Your job is to transcribe the material exactly. Keep every line.
START THE RECORDS
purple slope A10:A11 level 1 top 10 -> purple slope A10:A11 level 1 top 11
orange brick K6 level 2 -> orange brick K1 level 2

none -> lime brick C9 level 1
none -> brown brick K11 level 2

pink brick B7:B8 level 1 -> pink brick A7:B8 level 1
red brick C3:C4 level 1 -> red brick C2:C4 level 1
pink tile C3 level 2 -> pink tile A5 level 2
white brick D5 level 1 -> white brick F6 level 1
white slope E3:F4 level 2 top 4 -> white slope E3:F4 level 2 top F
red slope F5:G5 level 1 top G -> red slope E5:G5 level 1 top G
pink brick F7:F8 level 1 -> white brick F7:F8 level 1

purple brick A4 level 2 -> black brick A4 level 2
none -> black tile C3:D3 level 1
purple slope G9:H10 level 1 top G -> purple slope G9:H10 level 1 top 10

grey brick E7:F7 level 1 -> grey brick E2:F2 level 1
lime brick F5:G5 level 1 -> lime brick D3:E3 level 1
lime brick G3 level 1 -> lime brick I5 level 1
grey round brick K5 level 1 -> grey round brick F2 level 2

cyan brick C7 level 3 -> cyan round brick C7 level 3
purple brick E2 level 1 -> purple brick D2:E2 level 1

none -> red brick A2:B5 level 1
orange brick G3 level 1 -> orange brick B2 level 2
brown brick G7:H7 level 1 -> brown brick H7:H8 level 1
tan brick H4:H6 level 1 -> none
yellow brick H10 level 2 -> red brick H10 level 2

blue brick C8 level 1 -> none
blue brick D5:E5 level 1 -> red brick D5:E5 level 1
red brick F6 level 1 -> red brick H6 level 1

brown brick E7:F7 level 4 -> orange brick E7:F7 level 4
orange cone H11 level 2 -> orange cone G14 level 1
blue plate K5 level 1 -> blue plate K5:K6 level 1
END THE RECORDS
EXERCISE OUTPUT:
purple slope A10:A11 level 1 top 10 -> purple slope A10:A11 level 1 top 11
orange brick K6 level 2 -> orange brick K1 level 2

none -> lime brick C9 level 1
none -> brown brick K11 level 2

pink brick B7:B8 level 1 -> pink brick A7:B8 level 1
red brick C3:C4 level 1 -> red brick C2:C4 level 1
pink tile C3 level 2 -> pink tile A5 level 2
white brick D5 level 1 -> white brick F6 level 1
white slope E3:F4 level 2 top 4 -> white slope E3:F4 level 2 top F
red slope F5:G5 level 1 top G -> red slope E5:G5 level 1 top G
pink brick F7:F8 level 1 -> white brick F7:F8 level 1

purple brick A4 level 2 -> black brick A4 level 2
none -> black tile C3:D3 level 1
purple slope G9:H10 level 1 top G -> purple slope G9:H10 level 1 top 10

grey brick E7:F7 level 1 -> grey brick E2:F2 level 1
lime brick F5:G5 level 1 -> lime brick D3:E3 level 1
lime brick G3 level 1 -> lime brick I5 level 1
grey round brick K5 level 1 -> grey round brick F2 level 2

cyan brick C7 level 3 -> cyan round brick C7 level 3
purple brick E2 level 1 -> purple brick D2:E2 level 1

none -> red brick A2:B5 level 1
orange brick G3 level 1 -> orange brick B2 level 2
brown brick G7:H7 level 1 -> brown brick H7:H8 level 1
tan brick H4:H6 level 1 -> none
yellow brick H10 level 2 -> red brick H10 level 2

blue brick C8 level 1 -> none
blue brick D5:E5 level 1 -> red brick D5:E5 level 1
red brick F6 level 1 -> red brick H6 level 1

brown brick E7:F7 level 4 -> orange brick E7:F7 level 4
orange cone H11 level 2 -> orange cone G14 level 1
blue plate K5 level 1 -> blue plate K5:K6 level 1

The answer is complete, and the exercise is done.